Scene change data
━━━━━━━━━━━━━━━━━━━━

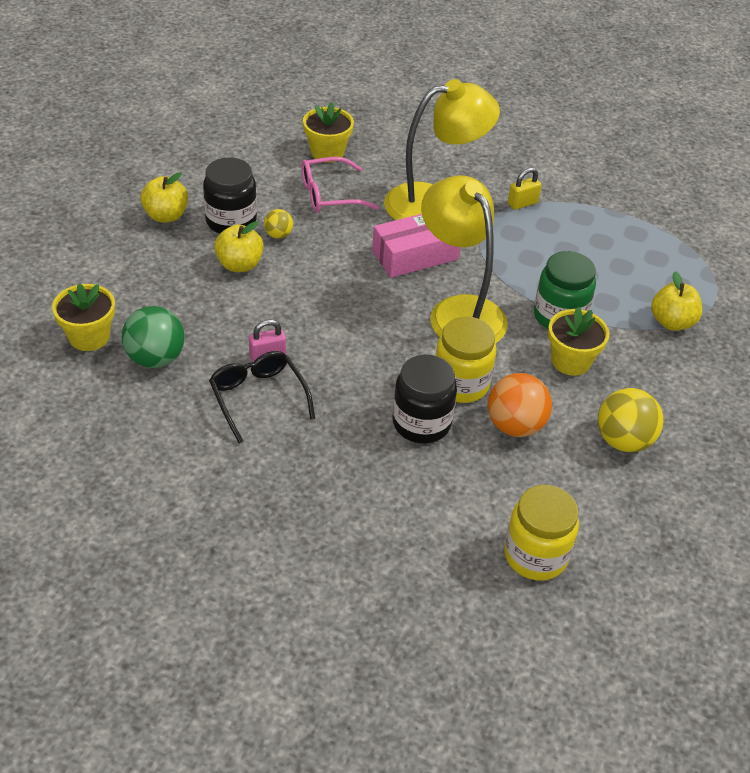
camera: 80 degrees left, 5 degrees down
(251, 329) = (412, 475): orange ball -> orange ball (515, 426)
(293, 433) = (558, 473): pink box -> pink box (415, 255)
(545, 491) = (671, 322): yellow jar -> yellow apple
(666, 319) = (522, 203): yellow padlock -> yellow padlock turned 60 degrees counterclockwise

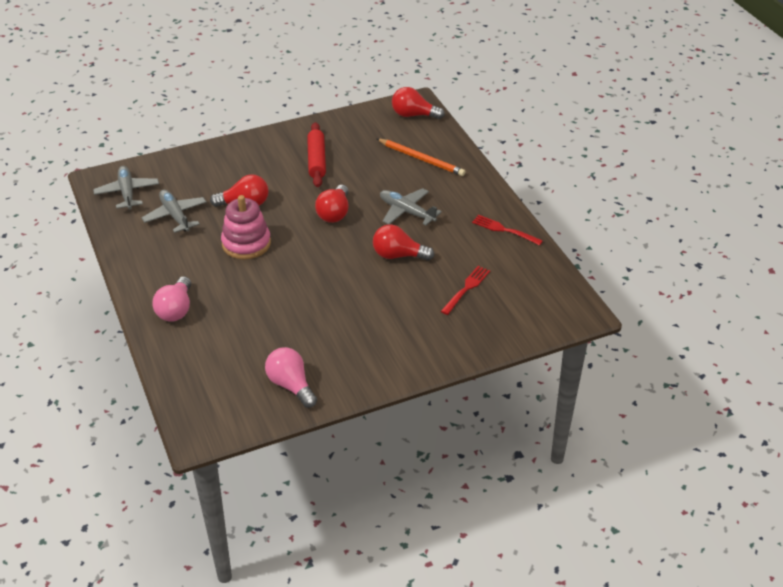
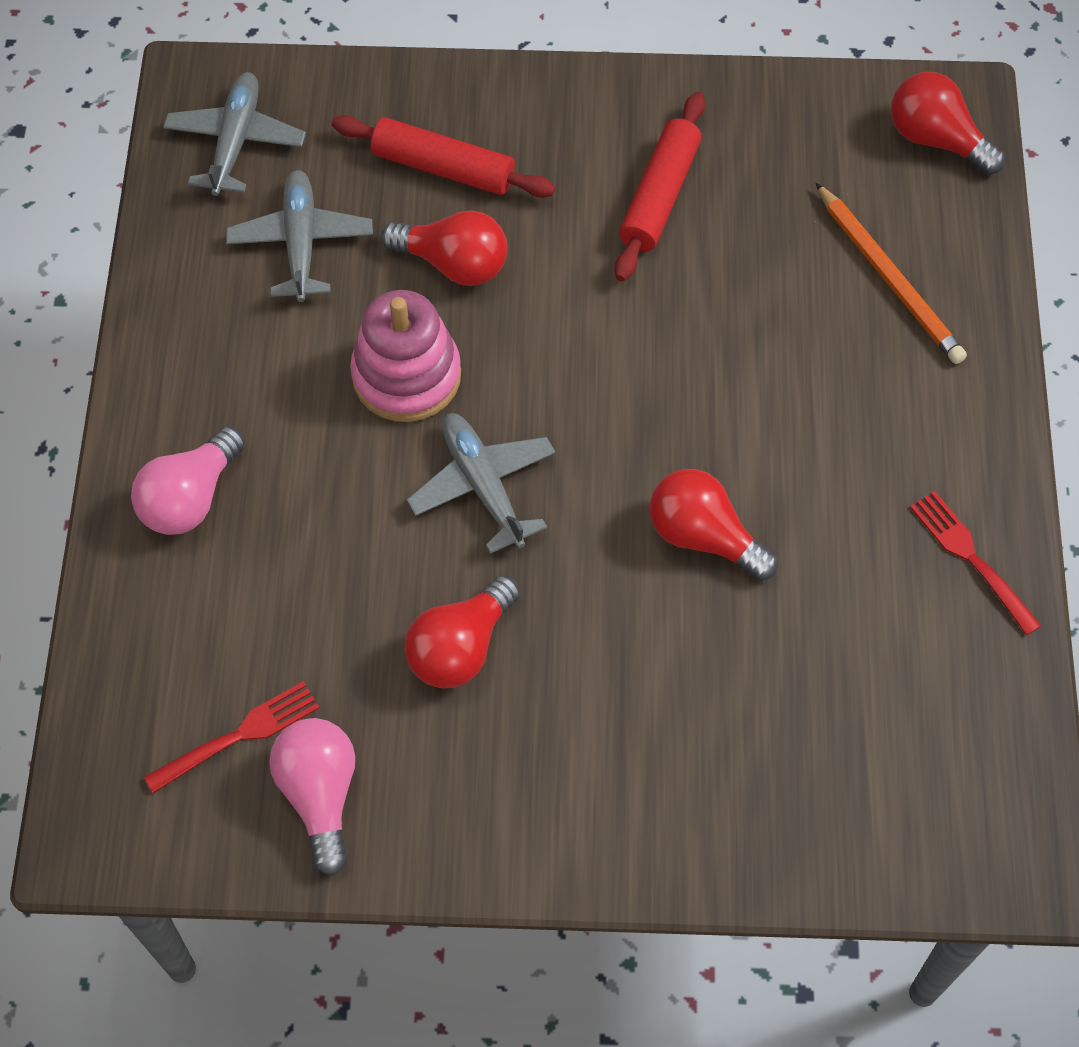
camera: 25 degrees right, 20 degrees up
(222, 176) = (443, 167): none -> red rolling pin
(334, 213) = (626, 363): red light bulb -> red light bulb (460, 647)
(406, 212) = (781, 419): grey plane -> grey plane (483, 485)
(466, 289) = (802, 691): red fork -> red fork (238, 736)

━━━━━━━━━━━━━━━━━━━━

Action item: Beginning with the line that contains "(406, 212) = (781, 419): grey", quote each line exactly through the last line of the entries above, and nothing beyond them.

Exercise response:
(406, 212) = (781, 419): grey plane -> grey plane (483, 485)
(466, 289) = (802, 691): red fork -> red fork (238, 736)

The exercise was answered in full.